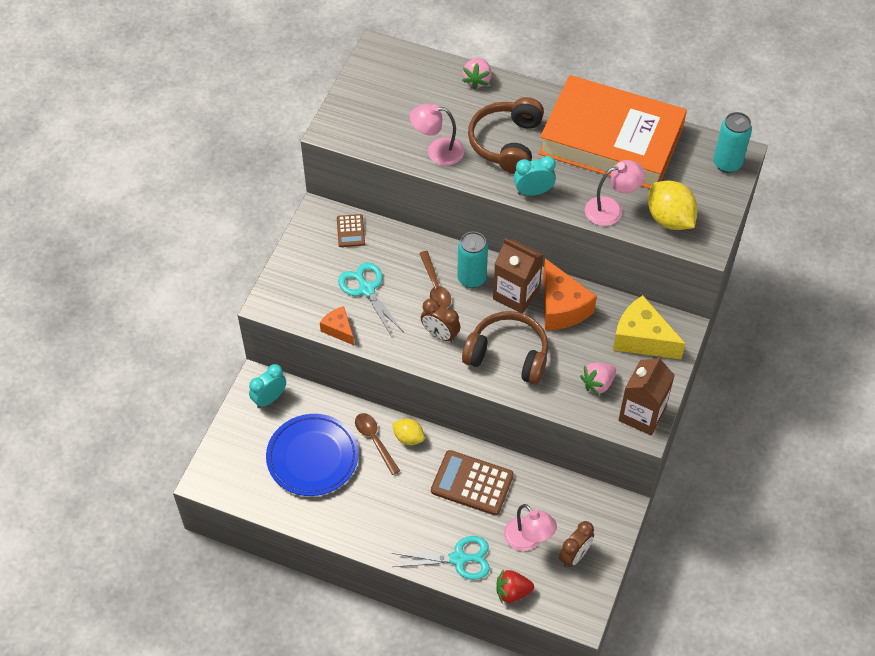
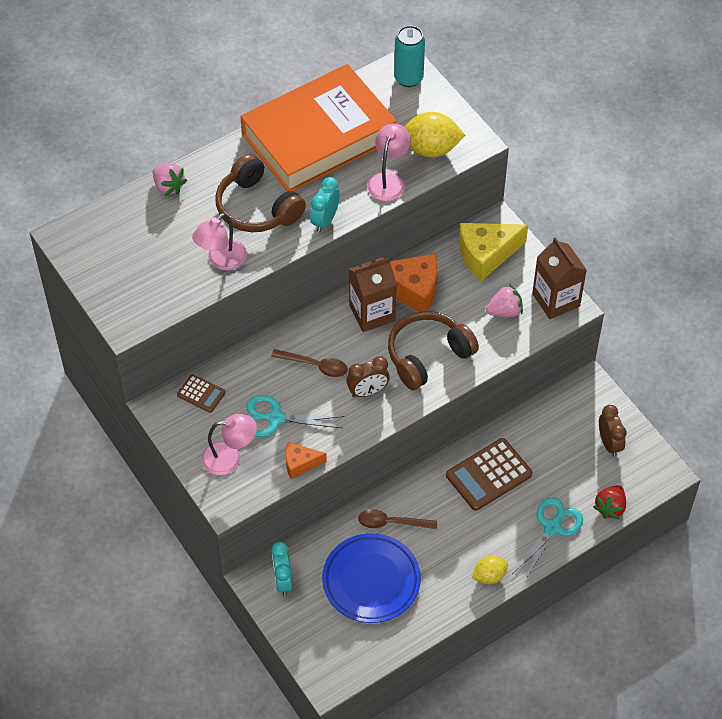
camera: 55 degrees left, 0 degrees up
(408, 438) = (408, 495): yellow lemon -> yellow lemon (489, 576)
(471, 278) = (329, 334): turquoise can -> none
(528, 540) = (571, 467): pink lamp -> pink lamp (230, 458)
(598, 384) = (504, 311): pink strawberry -> pink strawberry turned 105 degrees counterclockwise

◆ ◆ ◆ ◆ ◆ ◆ ◆

# Work instruction:
Repeat all of the material above exactly, leaving out pictures.

# Exercise answer:
camera: 55 degrees left, 0 degrees up
(408, 438) = (408, 495): yellow lemon -> yellow lemon (489, 576)
(471, 278) = (329, 334): turquoise can -> none
(528, 540) = (571, 467): pink lamp -> pink lamp (230, 458)
(598, 384) = (504, 311): pink strawberry -> pink strawberry turned 105 degrees counterclockwise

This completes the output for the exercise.